Your task: Copy word for word, please, the lines of the entries below running from the one containing "U20: NAND CD4011" to the one containing "R5: none -> 330 (AGND, VS)", both ends included.

[Opening Source data section]

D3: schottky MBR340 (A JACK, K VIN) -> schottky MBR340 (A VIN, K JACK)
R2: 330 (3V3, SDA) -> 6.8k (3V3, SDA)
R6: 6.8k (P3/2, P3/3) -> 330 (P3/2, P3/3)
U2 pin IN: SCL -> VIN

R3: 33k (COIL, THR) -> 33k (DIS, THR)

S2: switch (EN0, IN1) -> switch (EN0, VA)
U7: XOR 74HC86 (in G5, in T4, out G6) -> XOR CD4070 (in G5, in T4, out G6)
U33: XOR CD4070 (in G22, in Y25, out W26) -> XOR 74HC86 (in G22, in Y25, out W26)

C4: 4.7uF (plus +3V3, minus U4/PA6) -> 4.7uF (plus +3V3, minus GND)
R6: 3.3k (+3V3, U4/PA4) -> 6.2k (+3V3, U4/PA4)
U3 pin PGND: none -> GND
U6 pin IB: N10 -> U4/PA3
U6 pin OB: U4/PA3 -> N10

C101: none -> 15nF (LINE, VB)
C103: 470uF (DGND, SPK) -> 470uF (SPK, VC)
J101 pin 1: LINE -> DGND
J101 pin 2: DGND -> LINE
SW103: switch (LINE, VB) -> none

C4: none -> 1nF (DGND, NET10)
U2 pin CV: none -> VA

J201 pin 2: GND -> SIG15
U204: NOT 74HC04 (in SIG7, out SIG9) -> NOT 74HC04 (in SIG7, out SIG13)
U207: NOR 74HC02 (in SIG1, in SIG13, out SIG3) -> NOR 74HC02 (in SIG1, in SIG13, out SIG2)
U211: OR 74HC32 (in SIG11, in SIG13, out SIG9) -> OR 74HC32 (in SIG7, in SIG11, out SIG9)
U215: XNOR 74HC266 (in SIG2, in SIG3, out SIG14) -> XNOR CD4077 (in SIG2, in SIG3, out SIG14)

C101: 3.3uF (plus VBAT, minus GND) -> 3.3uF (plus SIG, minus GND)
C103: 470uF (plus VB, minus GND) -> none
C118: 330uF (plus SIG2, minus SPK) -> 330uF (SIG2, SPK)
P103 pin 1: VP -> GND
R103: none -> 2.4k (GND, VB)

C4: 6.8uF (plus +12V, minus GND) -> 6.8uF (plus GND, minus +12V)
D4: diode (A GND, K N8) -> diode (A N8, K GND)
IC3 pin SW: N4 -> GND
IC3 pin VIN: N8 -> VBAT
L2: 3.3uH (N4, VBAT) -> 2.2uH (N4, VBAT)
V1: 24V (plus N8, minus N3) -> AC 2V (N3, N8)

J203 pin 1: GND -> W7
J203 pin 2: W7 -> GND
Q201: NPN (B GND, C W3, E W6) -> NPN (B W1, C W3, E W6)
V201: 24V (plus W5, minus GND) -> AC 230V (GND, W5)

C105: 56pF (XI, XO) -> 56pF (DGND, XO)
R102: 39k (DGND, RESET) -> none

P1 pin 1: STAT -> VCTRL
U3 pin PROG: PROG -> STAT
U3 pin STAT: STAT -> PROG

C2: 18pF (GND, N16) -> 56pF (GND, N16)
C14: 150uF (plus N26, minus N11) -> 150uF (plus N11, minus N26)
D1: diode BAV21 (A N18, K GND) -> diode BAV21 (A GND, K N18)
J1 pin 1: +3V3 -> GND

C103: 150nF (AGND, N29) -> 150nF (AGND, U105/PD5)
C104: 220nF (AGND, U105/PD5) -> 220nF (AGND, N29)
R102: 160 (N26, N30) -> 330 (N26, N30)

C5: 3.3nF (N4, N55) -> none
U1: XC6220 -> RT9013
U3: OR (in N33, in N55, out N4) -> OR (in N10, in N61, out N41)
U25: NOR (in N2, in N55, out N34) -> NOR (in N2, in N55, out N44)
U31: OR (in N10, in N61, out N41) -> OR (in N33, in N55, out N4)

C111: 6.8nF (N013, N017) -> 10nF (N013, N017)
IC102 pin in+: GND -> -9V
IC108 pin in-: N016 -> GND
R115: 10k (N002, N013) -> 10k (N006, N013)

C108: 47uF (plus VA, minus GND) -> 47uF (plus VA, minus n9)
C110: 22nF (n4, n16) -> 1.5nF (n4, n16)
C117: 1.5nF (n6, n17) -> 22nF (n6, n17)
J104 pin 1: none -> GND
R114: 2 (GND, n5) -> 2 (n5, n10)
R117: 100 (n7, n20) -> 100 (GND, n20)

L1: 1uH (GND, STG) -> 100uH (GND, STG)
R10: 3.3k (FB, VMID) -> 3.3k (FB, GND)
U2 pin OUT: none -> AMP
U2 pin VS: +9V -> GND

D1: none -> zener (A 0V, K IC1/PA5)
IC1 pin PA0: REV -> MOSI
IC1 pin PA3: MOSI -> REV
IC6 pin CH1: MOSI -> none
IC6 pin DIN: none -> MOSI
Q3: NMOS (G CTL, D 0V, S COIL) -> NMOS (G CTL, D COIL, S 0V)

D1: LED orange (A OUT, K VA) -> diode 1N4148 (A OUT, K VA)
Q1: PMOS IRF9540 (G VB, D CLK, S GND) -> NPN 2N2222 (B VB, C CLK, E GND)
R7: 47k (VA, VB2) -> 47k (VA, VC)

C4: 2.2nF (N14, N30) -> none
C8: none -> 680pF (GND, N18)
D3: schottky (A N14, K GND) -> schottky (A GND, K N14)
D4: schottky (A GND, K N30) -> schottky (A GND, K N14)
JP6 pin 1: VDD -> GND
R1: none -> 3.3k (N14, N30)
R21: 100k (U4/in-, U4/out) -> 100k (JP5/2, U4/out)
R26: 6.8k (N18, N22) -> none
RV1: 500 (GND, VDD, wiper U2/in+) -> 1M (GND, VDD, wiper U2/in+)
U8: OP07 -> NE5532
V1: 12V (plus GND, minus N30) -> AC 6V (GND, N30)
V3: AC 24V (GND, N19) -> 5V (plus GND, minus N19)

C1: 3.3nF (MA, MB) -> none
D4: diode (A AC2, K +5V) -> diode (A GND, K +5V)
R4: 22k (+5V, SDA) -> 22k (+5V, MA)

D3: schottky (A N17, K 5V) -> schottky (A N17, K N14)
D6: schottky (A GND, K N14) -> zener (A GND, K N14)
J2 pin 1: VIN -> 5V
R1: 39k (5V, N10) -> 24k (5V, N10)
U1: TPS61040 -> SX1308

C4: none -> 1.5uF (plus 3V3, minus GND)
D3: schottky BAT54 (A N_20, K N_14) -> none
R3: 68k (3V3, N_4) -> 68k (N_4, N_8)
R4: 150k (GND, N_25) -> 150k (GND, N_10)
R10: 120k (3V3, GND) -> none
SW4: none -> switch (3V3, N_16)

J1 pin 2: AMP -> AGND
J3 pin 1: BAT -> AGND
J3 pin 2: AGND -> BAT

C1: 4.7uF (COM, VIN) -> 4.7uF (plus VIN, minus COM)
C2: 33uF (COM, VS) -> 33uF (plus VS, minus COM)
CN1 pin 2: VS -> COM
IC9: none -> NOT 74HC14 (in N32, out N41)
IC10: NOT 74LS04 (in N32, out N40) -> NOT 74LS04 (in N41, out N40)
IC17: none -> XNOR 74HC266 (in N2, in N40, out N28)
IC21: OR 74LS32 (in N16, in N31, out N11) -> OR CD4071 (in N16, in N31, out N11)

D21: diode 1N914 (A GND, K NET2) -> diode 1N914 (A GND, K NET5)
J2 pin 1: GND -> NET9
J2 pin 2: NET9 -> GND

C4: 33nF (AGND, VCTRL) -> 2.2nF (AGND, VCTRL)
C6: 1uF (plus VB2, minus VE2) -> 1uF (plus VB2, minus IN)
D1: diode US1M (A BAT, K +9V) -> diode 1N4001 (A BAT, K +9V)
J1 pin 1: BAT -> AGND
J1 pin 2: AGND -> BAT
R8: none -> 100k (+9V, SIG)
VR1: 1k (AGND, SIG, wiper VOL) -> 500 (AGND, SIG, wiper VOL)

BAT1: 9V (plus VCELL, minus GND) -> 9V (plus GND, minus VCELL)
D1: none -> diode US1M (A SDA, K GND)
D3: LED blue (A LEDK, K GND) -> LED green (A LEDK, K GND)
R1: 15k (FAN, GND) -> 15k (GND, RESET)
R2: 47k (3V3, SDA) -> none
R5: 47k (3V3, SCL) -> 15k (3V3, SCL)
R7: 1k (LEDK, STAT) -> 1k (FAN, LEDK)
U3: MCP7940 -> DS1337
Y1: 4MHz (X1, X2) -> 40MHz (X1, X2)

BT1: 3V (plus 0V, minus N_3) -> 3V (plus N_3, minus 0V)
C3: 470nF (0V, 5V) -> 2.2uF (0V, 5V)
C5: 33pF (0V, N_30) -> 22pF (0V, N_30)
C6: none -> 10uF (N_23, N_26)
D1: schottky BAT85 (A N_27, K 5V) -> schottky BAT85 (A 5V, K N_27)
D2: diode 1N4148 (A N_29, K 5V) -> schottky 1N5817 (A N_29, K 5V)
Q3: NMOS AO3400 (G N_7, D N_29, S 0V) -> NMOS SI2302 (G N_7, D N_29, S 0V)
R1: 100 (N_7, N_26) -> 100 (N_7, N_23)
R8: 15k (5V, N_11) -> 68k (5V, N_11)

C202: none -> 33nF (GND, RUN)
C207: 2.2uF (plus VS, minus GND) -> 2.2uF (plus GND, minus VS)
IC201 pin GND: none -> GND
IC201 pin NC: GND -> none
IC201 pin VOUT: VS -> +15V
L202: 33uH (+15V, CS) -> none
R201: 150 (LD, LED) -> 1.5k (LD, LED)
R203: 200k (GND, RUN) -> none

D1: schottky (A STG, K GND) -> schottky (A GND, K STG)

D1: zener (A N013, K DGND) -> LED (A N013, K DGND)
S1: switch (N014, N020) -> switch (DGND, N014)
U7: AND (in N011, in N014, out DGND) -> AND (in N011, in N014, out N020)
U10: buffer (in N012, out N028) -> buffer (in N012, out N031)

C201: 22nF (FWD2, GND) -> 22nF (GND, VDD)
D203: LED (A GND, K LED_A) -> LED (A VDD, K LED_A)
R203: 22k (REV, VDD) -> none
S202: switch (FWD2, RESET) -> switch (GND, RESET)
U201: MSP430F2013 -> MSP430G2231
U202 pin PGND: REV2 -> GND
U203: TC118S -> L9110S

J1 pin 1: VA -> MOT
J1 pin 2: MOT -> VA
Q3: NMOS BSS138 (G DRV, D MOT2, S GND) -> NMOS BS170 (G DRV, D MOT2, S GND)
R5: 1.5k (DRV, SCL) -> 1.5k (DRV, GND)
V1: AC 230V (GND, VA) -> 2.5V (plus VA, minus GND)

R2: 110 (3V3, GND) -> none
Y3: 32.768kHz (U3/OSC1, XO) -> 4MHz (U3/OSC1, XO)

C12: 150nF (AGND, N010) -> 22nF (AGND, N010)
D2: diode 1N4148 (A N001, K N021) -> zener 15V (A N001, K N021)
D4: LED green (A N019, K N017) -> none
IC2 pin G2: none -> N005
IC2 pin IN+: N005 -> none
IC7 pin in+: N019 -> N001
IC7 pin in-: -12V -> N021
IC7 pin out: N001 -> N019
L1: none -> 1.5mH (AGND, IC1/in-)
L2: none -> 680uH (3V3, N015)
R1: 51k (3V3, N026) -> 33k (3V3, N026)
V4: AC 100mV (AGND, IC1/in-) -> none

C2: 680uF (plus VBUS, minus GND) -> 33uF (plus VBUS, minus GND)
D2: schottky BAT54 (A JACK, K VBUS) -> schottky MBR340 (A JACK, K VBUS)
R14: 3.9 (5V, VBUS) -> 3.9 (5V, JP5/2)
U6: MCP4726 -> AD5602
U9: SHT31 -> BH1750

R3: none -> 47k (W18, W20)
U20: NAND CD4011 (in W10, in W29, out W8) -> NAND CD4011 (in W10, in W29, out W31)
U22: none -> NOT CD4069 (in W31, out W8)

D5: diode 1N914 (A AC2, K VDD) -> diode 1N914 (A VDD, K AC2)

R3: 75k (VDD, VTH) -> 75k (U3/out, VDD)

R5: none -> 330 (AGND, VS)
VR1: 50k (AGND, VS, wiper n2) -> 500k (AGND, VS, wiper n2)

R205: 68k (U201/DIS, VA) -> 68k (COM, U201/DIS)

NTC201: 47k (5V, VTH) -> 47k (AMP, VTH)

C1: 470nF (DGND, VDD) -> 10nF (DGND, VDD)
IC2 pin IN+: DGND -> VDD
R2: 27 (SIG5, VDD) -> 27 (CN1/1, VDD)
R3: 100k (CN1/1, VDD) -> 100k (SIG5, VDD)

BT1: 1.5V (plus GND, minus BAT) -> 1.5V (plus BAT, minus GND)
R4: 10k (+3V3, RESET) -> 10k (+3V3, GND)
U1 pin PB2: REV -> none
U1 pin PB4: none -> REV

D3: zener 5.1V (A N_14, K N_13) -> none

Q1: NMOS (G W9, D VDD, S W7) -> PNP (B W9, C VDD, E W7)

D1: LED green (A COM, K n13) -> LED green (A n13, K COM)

[Closing Source data section]

Response:
U20: NAND CD4011 (in W10, in W29, out W8) -> NAND CD4011 (in W10, in W29, out W31)
U22: none -> NOT CD4069 (in W31, out W8)

D5: diode 1N914 (A AC2, K VDD) -> diode 1N914 (A VDD, K AC2)

R3: 75k (VDD, VTH) -> 75k (U3/out, VDD)

R5: none -> 330 (AGND, VS)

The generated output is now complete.